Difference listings

# # # # # # #

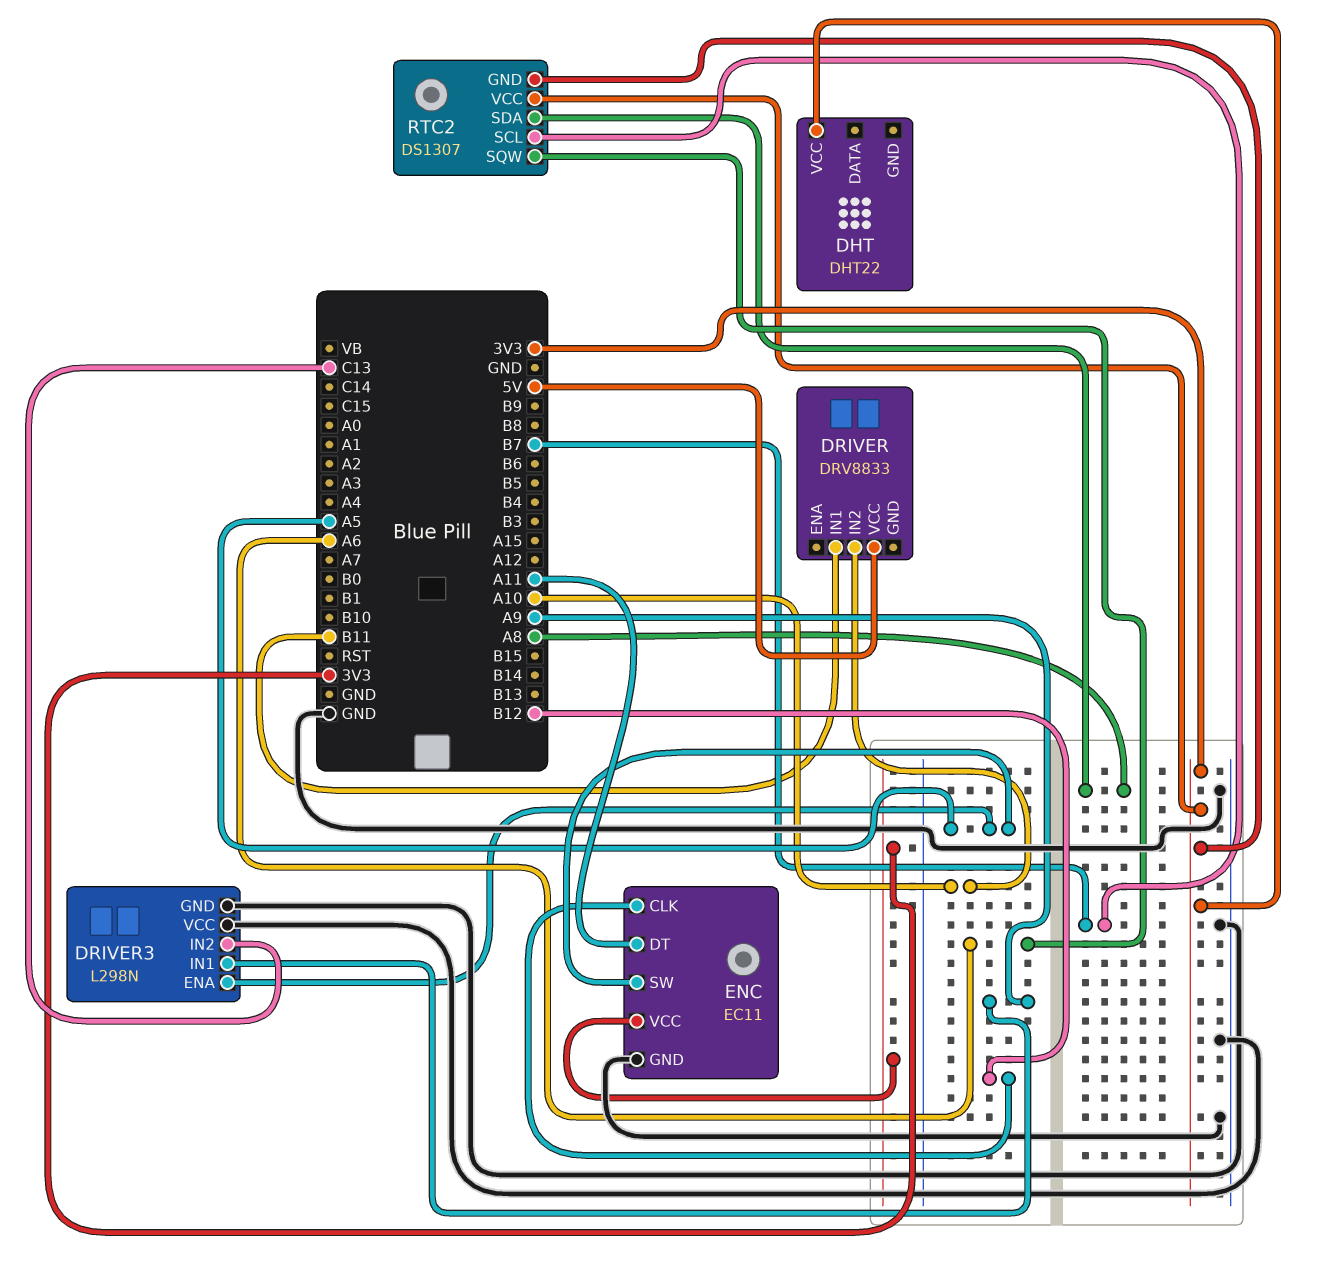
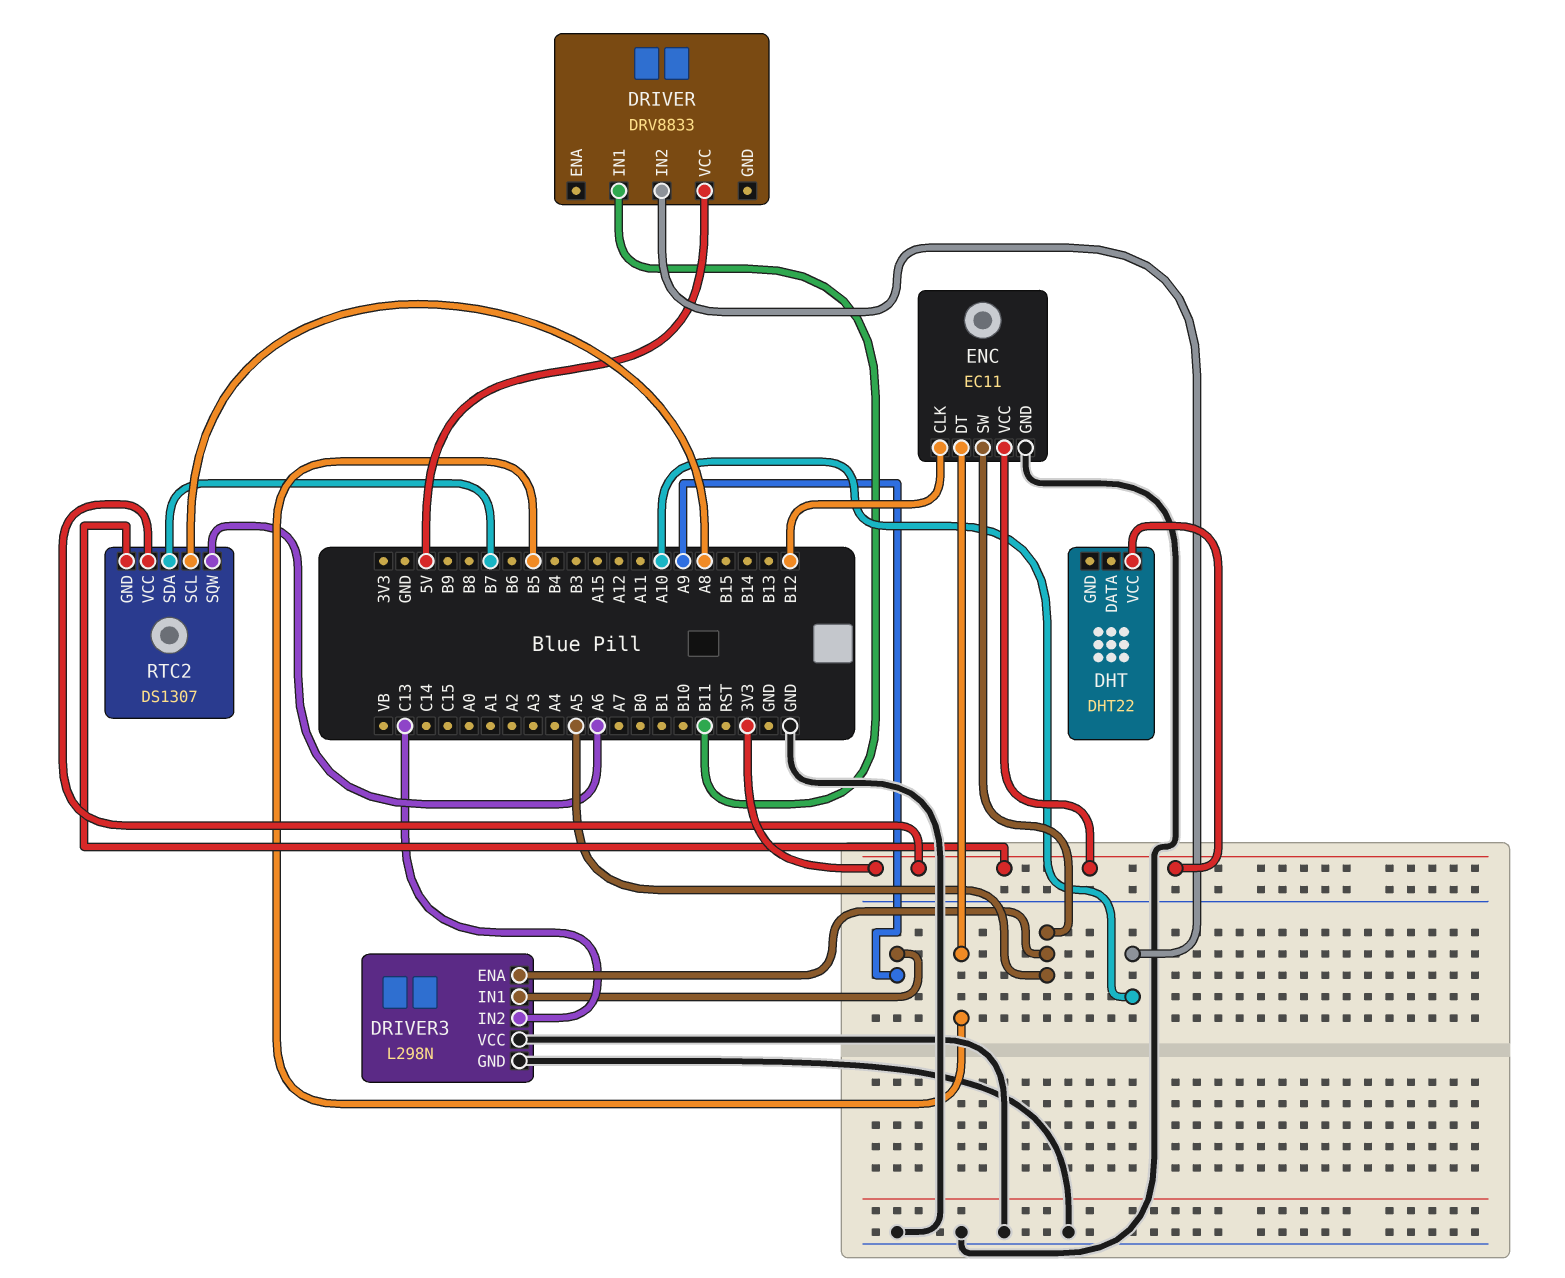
ENC pin DT: A11 -> B5
RTC2 pin SCL: B7 -> A8
RTC2 pin SDA: A8 -> B7

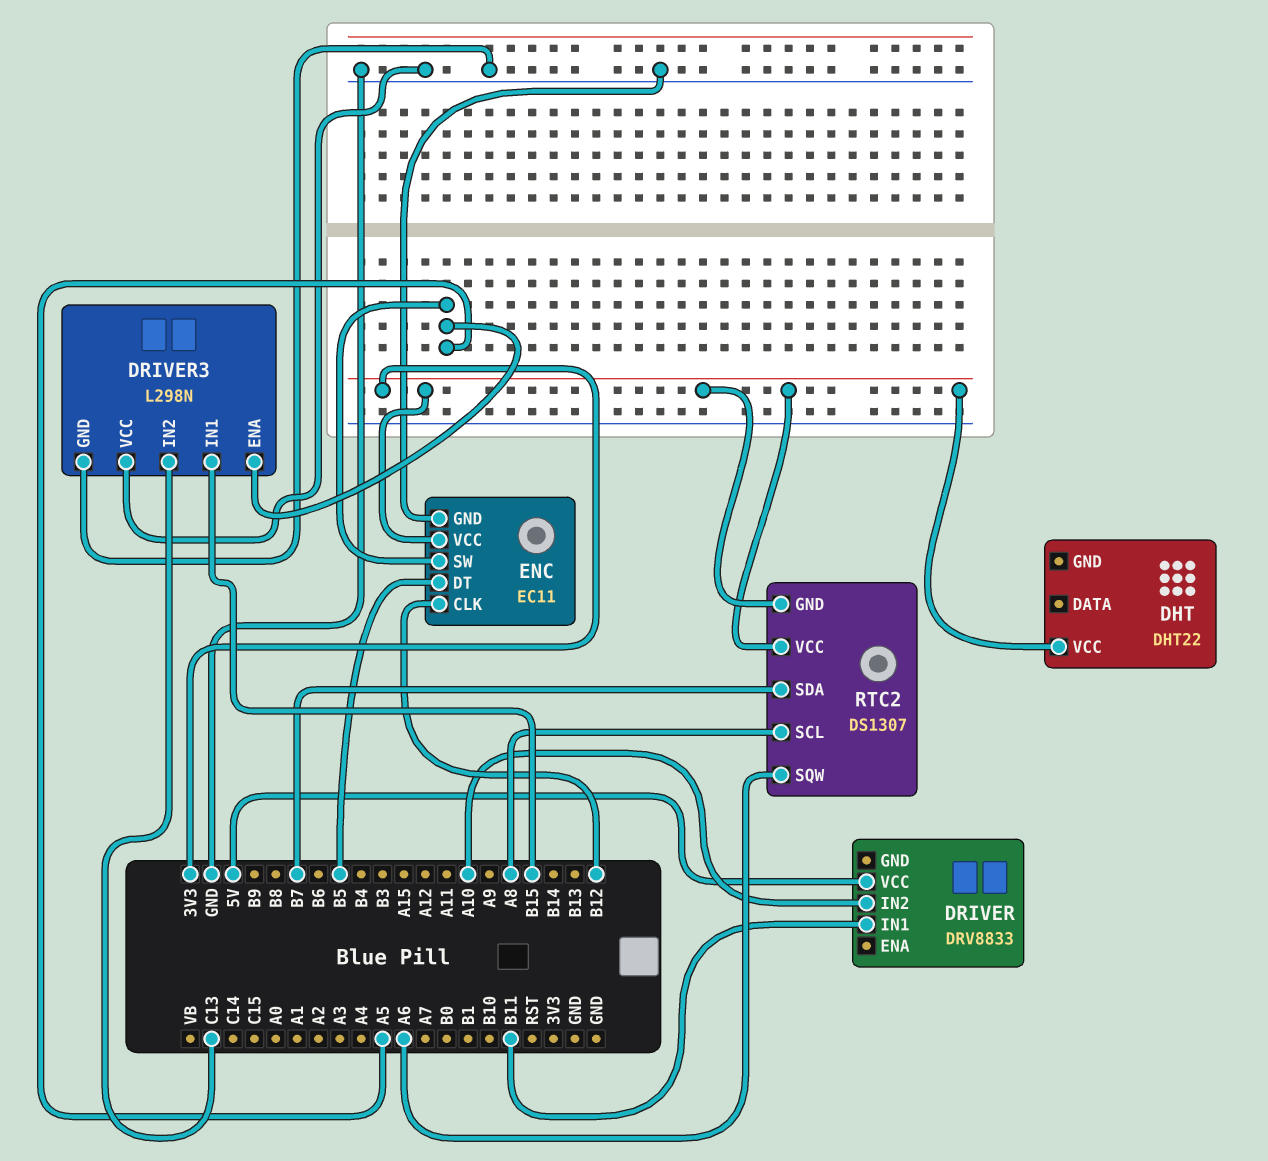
DRIVER3 pin IN1: A9 -> B15

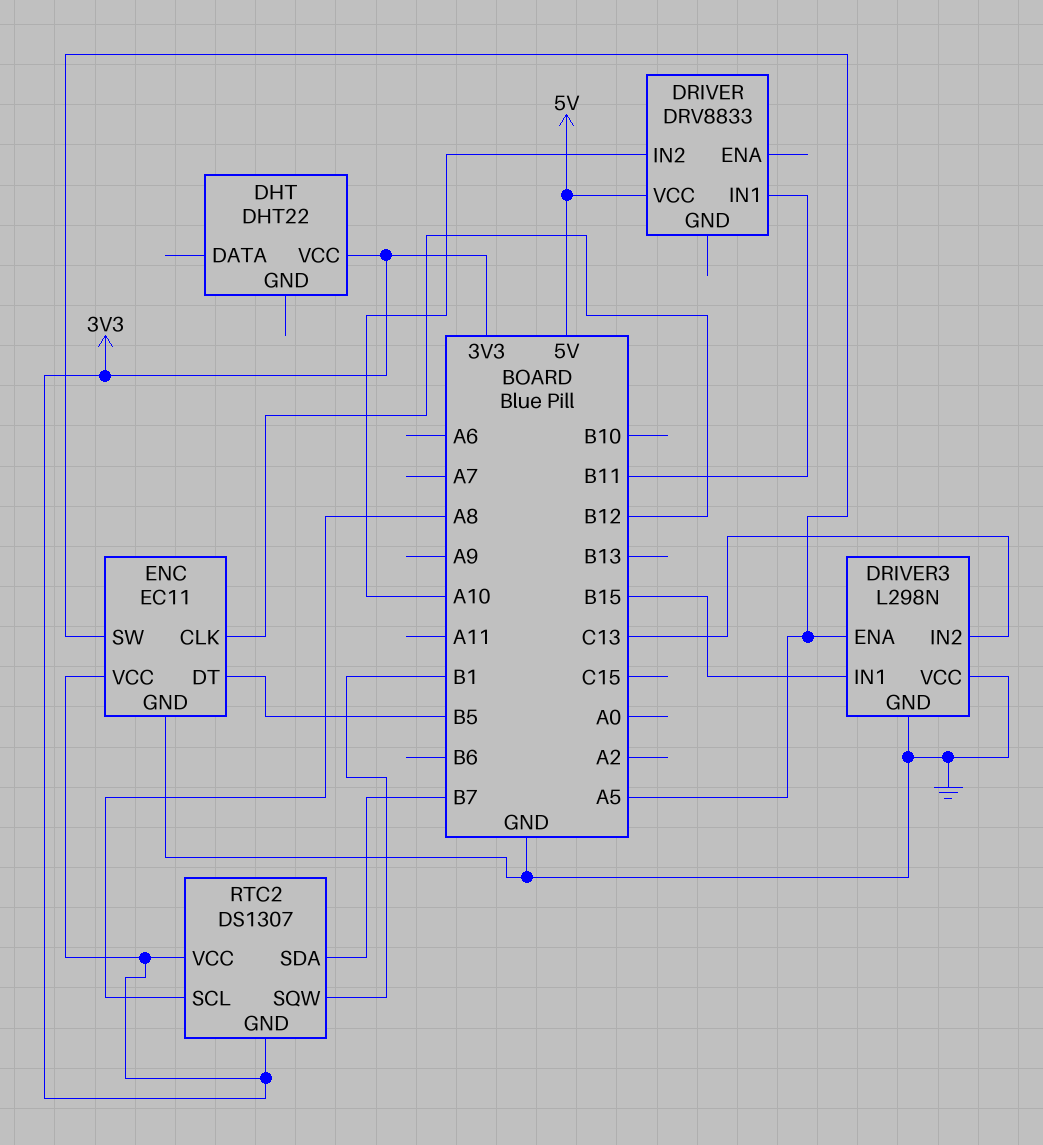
RTC2 pin SQW: A6 -> B1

# # # # # # #

## Exercise prompt
An exact copy of all the entries above is required, with every picture left out.

## Reply to the task
ENC pin DT: A11 -> B5
RTC2 pin SCL: B7 -> A8
RTC2 pin SDA: A8 -> B7

DRIVER3 pin IN1: A9 -> B15

RTC2 pin SQW: A6 -> B1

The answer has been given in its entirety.